▶ Problem description:
The records below are to be written out again, exactly as they appear.

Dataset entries
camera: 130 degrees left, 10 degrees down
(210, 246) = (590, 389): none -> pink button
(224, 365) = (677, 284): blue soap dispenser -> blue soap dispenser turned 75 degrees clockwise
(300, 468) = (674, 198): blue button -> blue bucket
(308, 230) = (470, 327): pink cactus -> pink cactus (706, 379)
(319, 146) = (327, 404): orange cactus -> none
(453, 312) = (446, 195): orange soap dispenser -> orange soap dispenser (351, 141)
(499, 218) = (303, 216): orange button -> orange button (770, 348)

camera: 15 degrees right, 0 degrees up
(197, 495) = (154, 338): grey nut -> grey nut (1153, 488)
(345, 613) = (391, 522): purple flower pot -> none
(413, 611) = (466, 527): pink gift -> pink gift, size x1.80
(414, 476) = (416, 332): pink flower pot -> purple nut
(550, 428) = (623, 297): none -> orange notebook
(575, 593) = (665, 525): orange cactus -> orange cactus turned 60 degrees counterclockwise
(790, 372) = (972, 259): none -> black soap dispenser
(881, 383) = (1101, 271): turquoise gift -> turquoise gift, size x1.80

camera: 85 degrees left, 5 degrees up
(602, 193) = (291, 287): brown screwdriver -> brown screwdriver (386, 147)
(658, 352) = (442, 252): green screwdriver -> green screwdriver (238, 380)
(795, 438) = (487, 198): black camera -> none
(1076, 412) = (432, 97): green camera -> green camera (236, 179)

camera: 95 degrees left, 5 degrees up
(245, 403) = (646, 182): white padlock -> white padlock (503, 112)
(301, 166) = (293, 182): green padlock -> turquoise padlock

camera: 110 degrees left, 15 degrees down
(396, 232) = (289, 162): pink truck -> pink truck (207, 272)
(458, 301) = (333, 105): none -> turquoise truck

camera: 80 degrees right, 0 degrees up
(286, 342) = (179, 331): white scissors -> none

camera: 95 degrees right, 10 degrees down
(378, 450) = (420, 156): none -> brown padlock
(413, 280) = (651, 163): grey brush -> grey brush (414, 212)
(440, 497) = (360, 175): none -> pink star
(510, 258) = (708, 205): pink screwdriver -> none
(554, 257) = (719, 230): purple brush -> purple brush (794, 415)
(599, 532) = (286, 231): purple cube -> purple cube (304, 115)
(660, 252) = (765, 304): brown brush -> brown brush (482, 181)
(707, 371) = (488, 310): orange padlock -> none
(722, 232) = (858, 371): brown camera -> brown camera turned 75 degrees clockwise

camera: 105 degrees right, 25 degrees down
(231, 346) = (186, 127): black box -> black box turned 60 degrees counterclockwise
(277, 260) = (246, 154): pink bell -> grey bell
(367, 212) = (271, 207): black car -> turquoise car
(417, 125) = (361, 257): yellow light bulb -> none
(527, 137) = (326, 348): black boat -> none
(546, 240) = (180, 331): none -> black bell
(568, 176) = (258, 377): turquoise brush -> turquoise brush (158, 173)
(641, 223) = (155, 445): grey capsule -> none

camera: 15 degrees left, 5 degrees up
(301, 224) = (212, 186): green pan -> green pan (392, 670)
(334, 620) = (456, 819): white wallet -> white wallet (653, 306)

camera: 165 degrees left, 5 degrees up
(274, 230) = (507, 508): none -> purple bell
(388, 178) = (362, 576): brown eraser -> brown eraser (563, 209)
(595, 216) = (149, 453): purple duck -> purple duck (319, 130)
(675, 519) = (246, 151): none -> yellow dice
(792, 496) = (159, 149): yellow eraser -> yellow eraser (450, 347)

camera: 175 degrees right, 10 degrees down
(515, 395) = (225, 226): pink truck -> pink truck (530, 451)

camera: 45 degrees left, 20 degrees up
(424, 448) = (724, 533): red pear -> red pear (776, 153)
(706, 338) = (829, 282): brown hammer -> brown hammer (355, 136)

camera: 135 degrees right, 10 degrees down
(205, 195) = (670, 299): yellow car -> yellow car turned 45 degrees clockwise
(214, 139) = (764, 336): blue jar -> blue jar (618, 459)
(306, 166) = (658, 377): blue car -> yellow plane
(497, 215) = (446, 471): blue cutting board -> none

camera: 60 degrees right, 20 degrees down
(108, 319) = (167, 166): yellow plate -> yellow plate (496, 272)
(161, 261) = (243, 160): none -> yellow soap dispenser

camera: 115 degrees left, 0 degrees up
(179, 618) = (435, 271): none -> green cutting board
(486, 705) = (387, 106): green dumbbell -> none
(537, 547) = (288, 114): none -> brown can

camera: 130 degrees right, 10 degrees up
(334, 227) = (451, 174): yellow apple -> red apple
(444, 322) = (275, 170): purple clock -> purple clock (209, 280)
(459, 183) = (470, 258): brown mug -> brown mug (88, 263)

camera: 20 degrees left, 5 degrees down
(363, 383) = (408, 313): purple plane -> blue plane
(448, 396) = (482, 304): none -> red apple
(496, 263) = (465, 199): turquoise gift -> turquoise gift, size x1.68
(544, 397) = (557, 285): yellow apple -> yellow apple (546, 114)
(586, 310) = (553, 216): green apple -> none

▶ Answer space:
camera: 130 degrees left, 10 degrees down
(210, 246) = (590, 389): none -> pink button
(224, 365) = (677, 284): blue soap dispenser -> blue soap dispenser turned 75 degrees clockwise
(300, 468) = (674, 198): blue button -> blue bucket
(308, 230) = (470, 327): pink cactus -> pink cactus (706, 379)
(319, 146) = (327, 404): orange cactus -> none
(453, 312) = (446, 195): orange soap dispenser -> orange soap dispenser (351, 141)
(499, 218) = (303, 216): orange button -> orange button (770, 348)

camera: 15 degrees right, 0 degrees up
(197, 495) = (154, 338): grey nut -> grey nut (1153, 488)
(345, 613) = (391, 522): purple flower pot -> none
(413, 611) = (466, 527): pink gift -> pink gift, size x1.80
(414, 476) = (416, 332): pink flower pot -> purple nut
(550, 428) = (623, 297): none -> orange notebook
(575, 593) = (665, 525): orange cactus -> orange cactus turned 60 degrees counterclockwise
(790, 372) = (972, 259): none -> black soap dispenser
(881, 383) = (1101, 271): turquoise gift -> turquoise gift, size x1.80

camera: 85 degrees left, 5 degrees up
(602, 193) = (291, 287): brown screwdriver -> brown screwdriver (386, 147)
(658, 352) = (442, 252): green screwdriver -> green screwdriver (238, 380)
(795, 438) = (487, 198): black camera -> none
(1076, 412) = (432, 97): green camera -> green camera (236, 179)

camera: 95 degrees left, 5 degrees up
(245, 403) = (646, 182): white padlock -> white padlock (503, 112)
(301, 166) = (293, 182): green padlock -> turquoise padlock

camera: 110 degrees left, 15 degrees down
(396, 232) = (289, 162): pink truck -> pink truck (207, 272)
(458, 301) = (333, 105): none -> turquoise truck

camera: 80 degrees right, 0 degrees up
(286, 342) = (179, 331): white scissors -> none

camera: 95 degrees right, 10 degrees down
(378, 450) = (420, 156): none -> brown padlock
(413, 280) = (651, 163): grey brush -> grey brush (414, 212)
(440, 497) = (360, 175): none -> pink star
(510, 258) = (708, 205): pink screwdriver -> none
(554, 257) = (719, 230): purple brush -> purple brush (794, 415)
(599, 532) = (286, 231): purple cube -> purple cube (304, 115)
(660, 252) = (765, 304): brown brush -> brown brush (482, 181)
(707, 371) = (488, 310): orange padlock -> none
(722, 232) = (858, 371): brown camera -> brown camera turned 75 degrees clockwise

camera: 105 degrees right, 25 degrees down
(231, 346) = (186, 127): black box -> black box turned 60 degrees counterclockwise
(277, 260) = (246, 154): pink bell -> grey bell
(367, 212) = (271, 207): black car -> turquoise car
(417, 125) = (361, 257): yellow light bulb -> none
(527, 137) = (326, 348): black boat -> none
(546, 240) = (180, 331): none -> black bell
(568, 176) = (258, 377): turquoise brush -> turquoise brush (158, 173)
(641, 223) = (155, 445): grey capsule -> none

camera: 15 degrees left, 5 degrees up
(301, 224) = (212, 186): green pan -> green pan (392, 670)
(334, 620) = (456, 819): white wallet -> white wallet (653, 306)

camera: 165 degrees left, 5 degrees up
(274, 230) = (507, 508): none -> purple bell
(388, 178) = (362, 576): brown eraser -> brown eraser (563, 209)
(595, 216) = (149, 453): purple duck -> purple duck (319, 130)
(675, 519) = (246, 151): none -> yellow dice
(792, 496) = (159, 149): yellow eraser -> yellow eraser (450, 347)

camera: 175 degrees right, 10 degrees down
(515, 395) = (225, 226): pink truck -> pink truck (530, 451)

camera: 45 degrees left, 20 degrees up
(424, 448) = (724, 533): red pear -> red pear (776, 153)
(706, 338) = (829, 282): brown hammer -> brown hammer (355, 136)

camera: 135 degrees right, 10 degrees down
(205, 195) = (670, 299): yellow car -> yellow car turned 45 degrees clockwise
(214, 139) = (764, 336): blue jar -> blue jar (618, 459)
(306, 166) = (658, 377): blue car -> yellow plane
(497, 215) = (446, 471): blue cutting board -> none

camera: 60 degrees right, 20 degrees down
(108, 319) = (167, 166): yellow plate -> yellow plate (496, 272)
(161, 261) = (243, 160): none -> yellow soap dispenser

camera: 115 degrees left, 0 degrees up
(179, 618) = (435, 271): none -> green cutting board
(486, 705) = (387, 106): green dumbbell -> none
(537, 547) = (288, 114): none -> brown can

camera: 130 degrees right, 10 degrees up
(334, 227) = (451, 174): yellow apple -> red apple
(444, 322) = (275, 170): purple clock -> purple clock (209, 280)
(459, 183) = (470, 258): brown mug -> brown mug (88, 263)

camera: 20 degrees left, 5 degrees down
(363, 383) = (408, 313): purple plane -> blue plane
(448, 396) = (482, 304): none -> red apple
(496, 263) = (465, 199): turquoise gift -> turquoise gift, size x1.68
(544, 397) = (557, 285): yellow apple -> yellow apple (546, 114)
(586, 310) = (553, 216): green apple -> none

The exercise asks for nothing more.